=== Coordinate-based object records ===
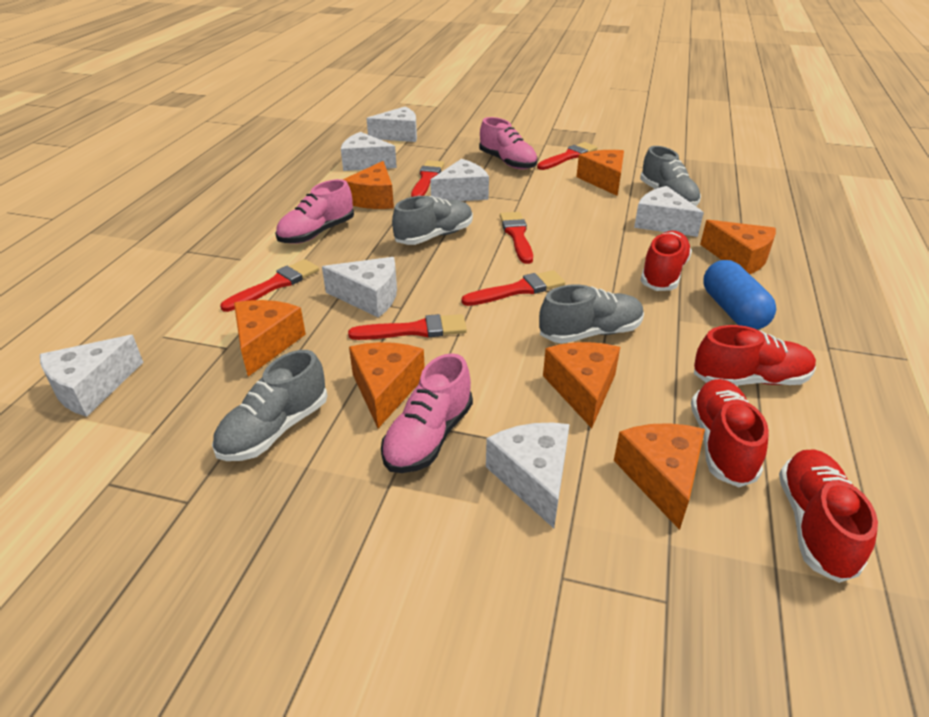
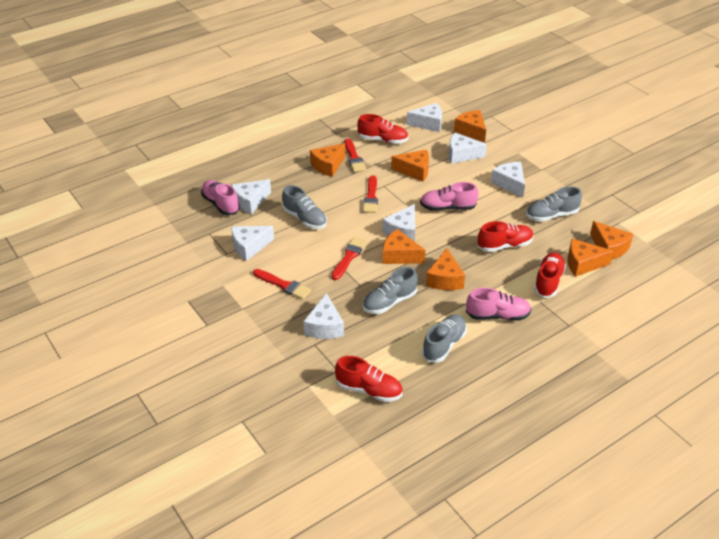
blue capsule: 1 -> 0
red brush: 6 -> 4

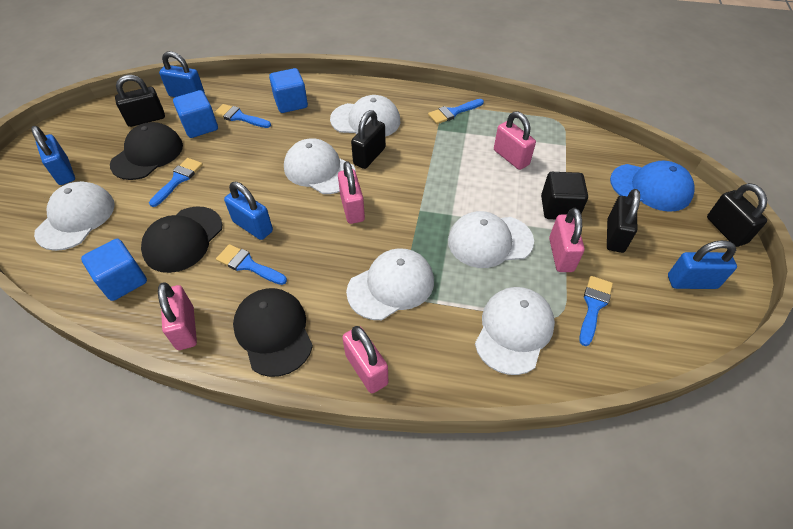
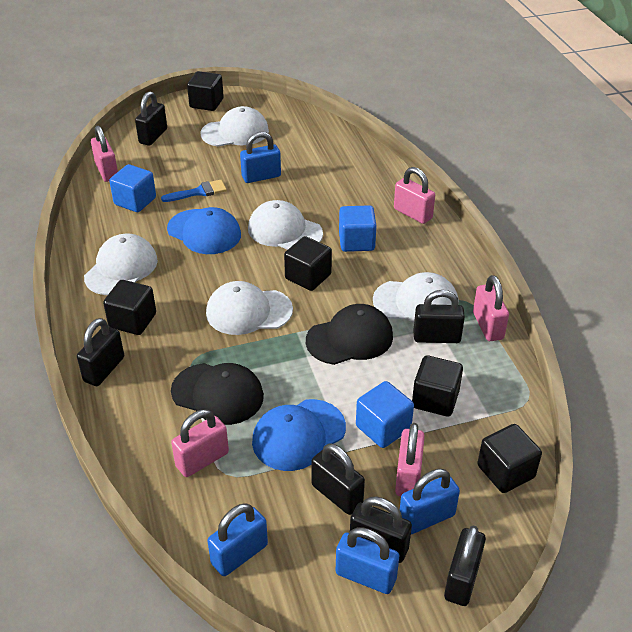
black cap: 3 -> 2
black cube: 1 -> 5
black padlock: 4 -> 6
blue brush: 5 -> 1
blue cap: 1 -> 2
white cap: 6 -> 5

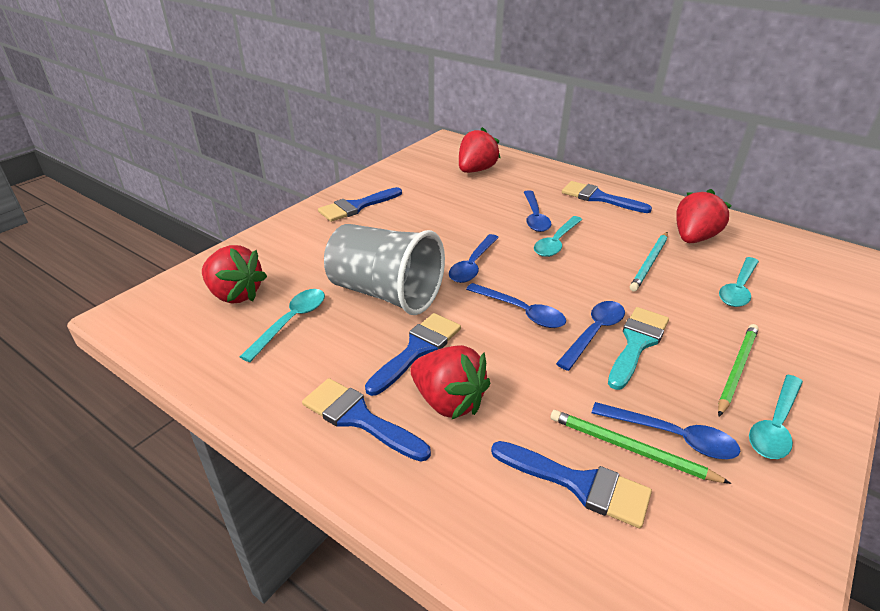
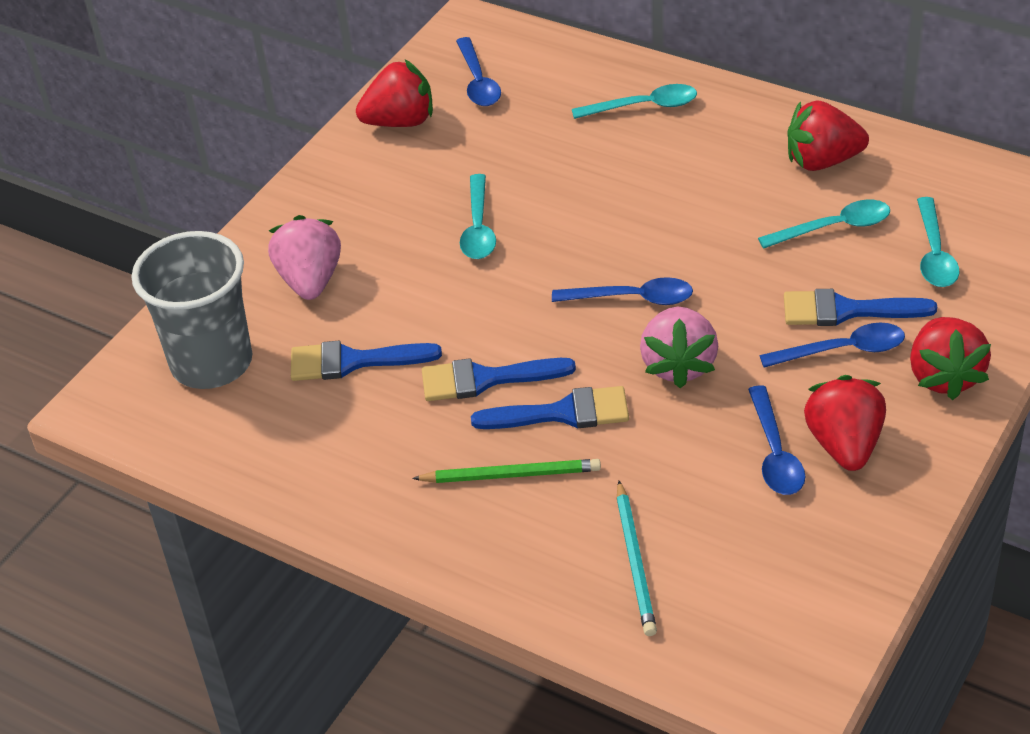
blue brush: 5 -> 4
blue spoon: 5 -> 4
green pencil: 2 -> 1
pink strawberry: 0 -> 2
turquoise brush: 1 -> 0

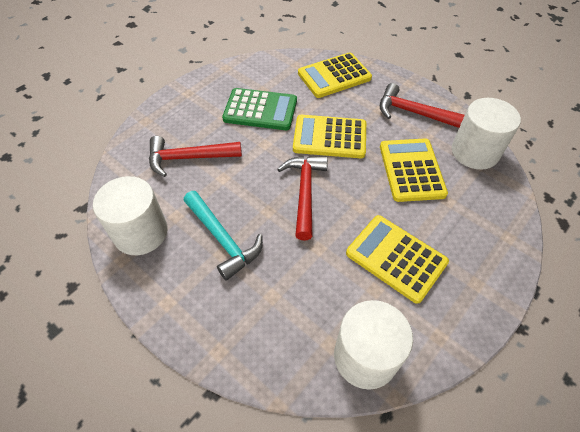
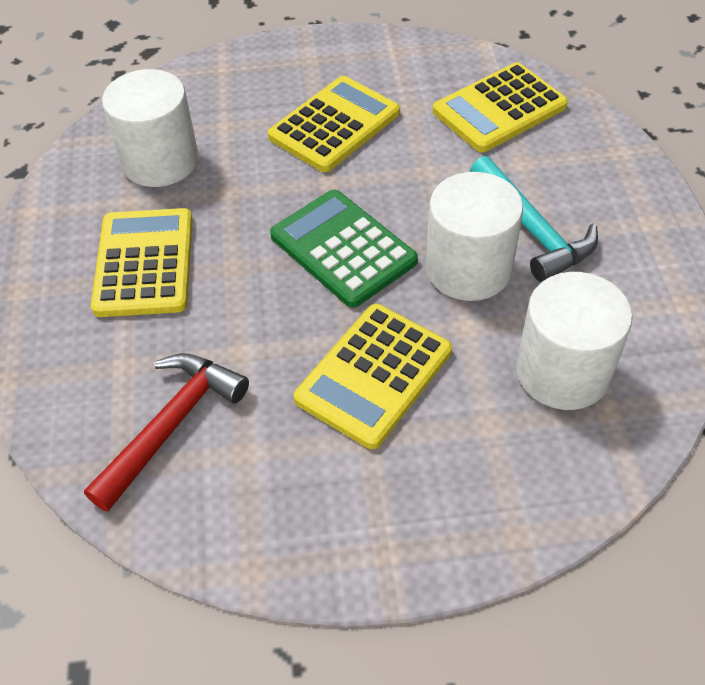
red hammer: 3 -> 1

=== TASK TO COMPLETE ===
Report all lines of the data above that include the string "black".

=== SOLUTION TO THIS PROBLEM ===
black cap: 3 -> 2
black cube: 1 -> 5
black padlock: 4 -> 6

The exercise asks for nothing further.